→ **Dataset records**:
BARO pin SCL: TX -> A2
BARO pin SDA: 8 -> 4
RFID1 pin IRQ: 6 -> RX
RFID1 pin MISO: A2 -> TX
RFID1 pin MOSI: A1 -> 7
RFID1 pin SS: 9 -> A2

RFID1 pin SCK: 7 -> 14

→ **Task**: Your output should be an exact copy of the lines from the one containing "BARO pin SDA: 8 -> 4" through the last line of the data above.

→ **Output**:
BARO pin SDA: 8 -> 4
RFID1 pin IRQ: 6 -> RX
RFID1 pin MISO: A2 -> TX
RFID1 pin MOSI: A1 -> 7
RFID1 pin SS: 9 -> A2

RFID1 pin SCK: 7 -> 14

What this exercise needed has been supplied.